(Problem to solve): What is needed is the full listing written out exactly, minus the pictures.

(Records shown):
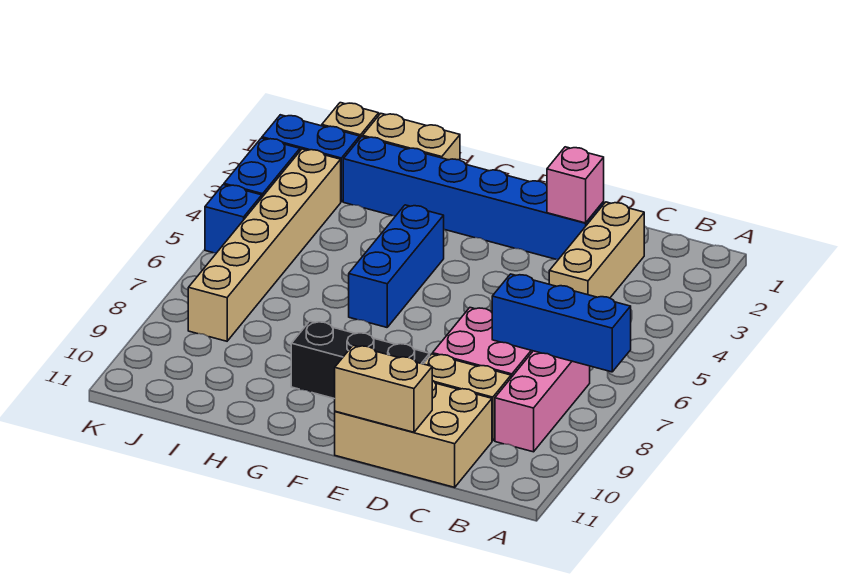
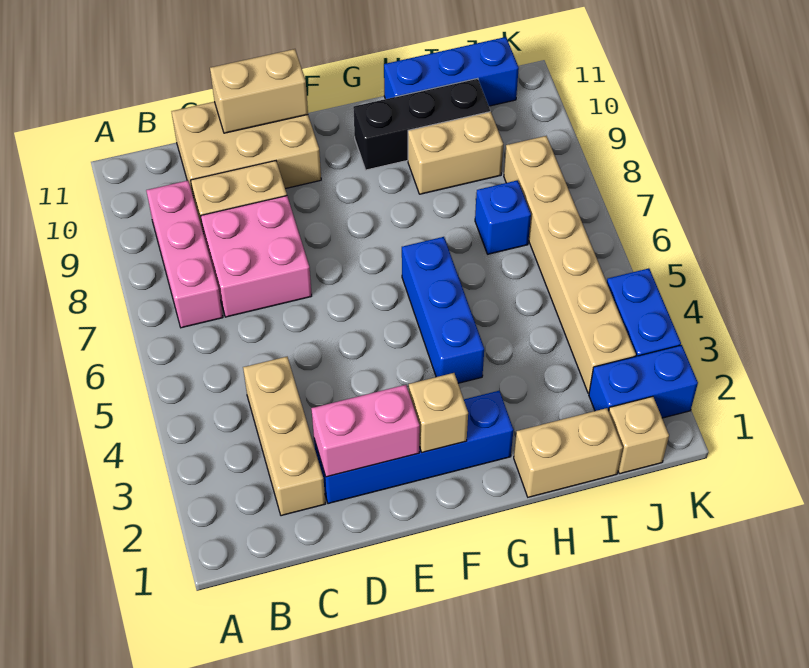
blue brick A7:C7 level 2 -> blue brick H11:J11 level 1
blue brick D2:I2 level 1 -> blue brick D2:G2 level 1
pink brick D2 level 2 -> pink brick D2:E2 level 2
black brick E9:G9 level 1 -> black brick G10:I10 level 1
none -> tan brick F2 level 2
none -> tan brick H9:I9 level 1
blue brick K5 level 1 -> blue brick I7 level 1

(Result of the exercise):
blue brick A7:C7 level 2 -> blue brick H11:J11 level 1
blue brick D2:I2 level 1 -> blue brick D2:G2 level 1
pink brick D2 level 2 -> pink brick D2:E2 level 2
black brick E9:G9 level 1 -> black brick G10:I10 level 1
none -> tan brick F2 level 2
none -> tan brick H9:I9 level 1
blue brick K5 level 1 -> blue brick I7 level 1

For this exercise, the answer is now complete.